▶ [Work instructions]
Only the stretch of the listing below that runs from the line with "camera: 120 degrees left, 0 degrees up" through the line with "(659, 579) = (602, 179): none -> white donut" is to be printed, exactly and with both ends.

▶ [Data for analysis]
•••

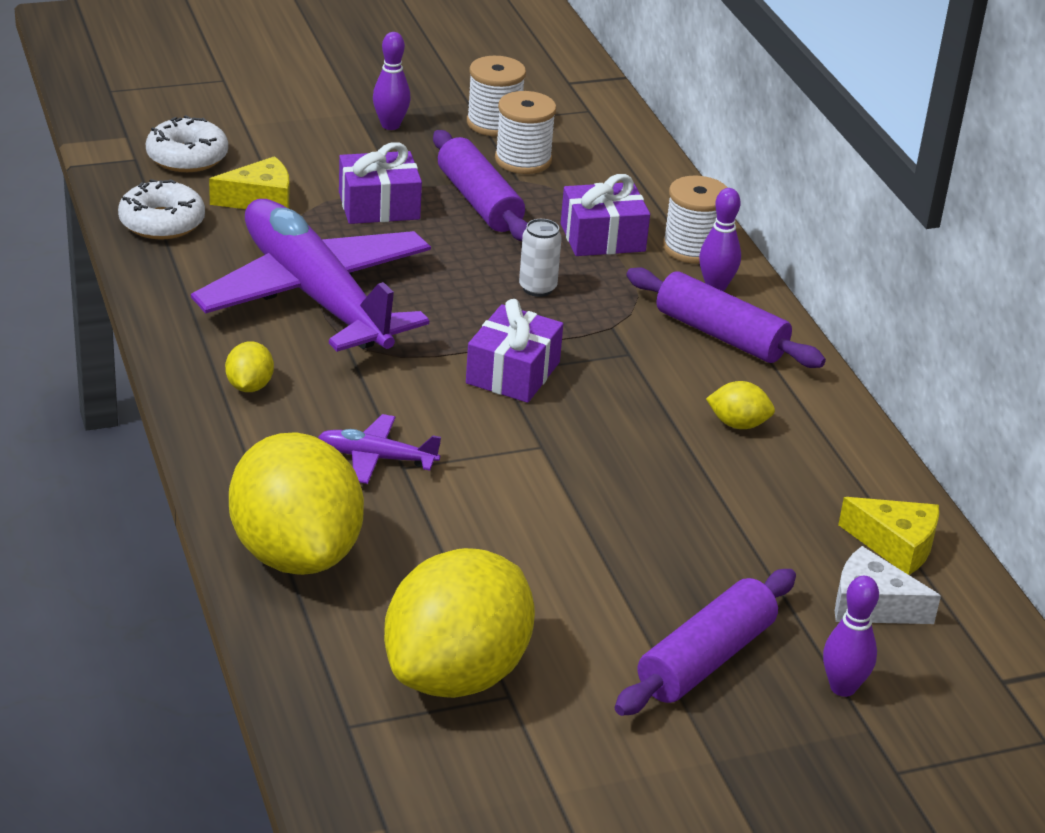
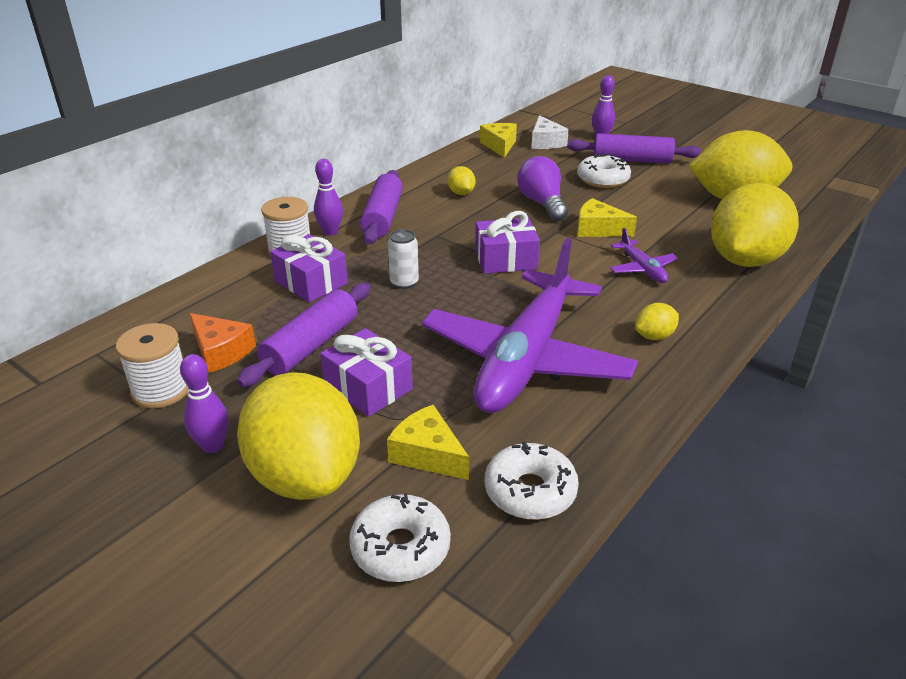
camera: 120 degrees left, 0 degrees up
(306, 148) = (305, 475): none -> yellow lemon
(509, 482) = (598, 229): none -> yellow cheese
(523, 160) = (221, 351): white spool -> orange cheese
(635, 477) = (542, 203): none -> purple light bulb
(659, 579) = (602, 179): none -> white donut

•••

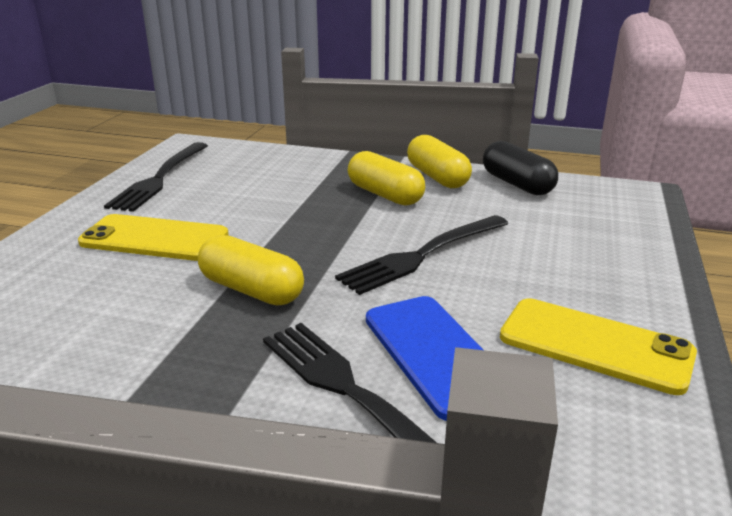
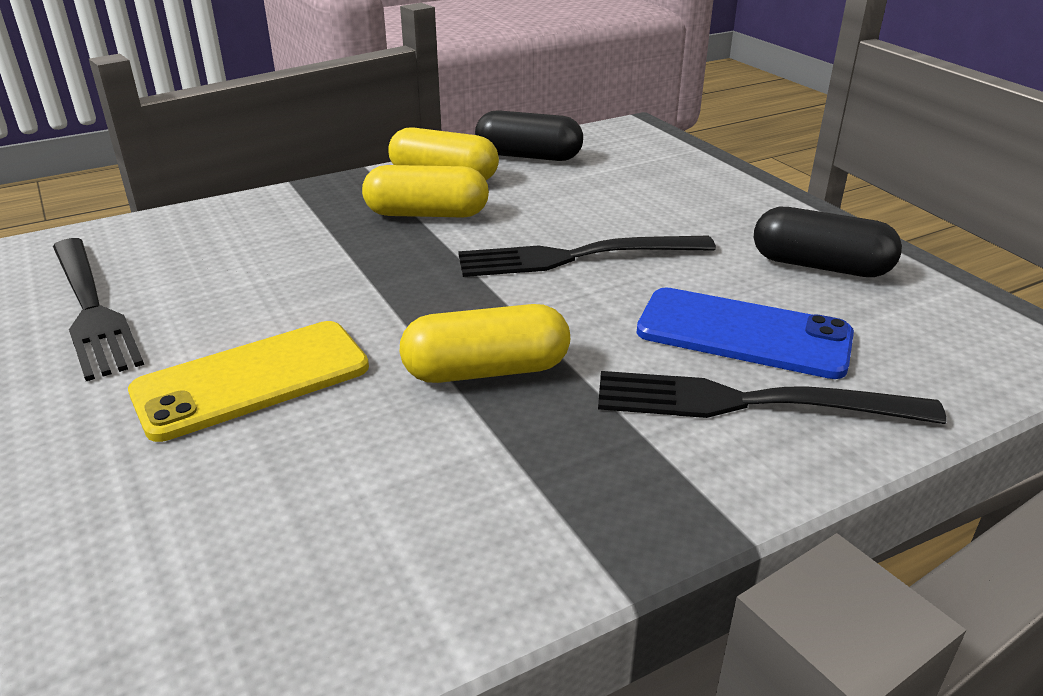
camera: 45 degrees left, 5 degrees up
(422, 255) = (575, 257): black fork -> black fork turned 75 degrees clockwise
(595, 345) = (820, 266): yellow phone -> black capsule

•••

▶ [Exercise result]
camera: 120 degrees left, 0 degrees up
(306, 148) = (305, 475): none -> yellow lemon
(509, 482) = (598, 229): none -> yellow cheese
(523, 160) = (221, 351): white spool -> orange cheese
(635, 477) = (542, 203): none -> purple light bulb
(659, 579) = (602, 179): none -> white donut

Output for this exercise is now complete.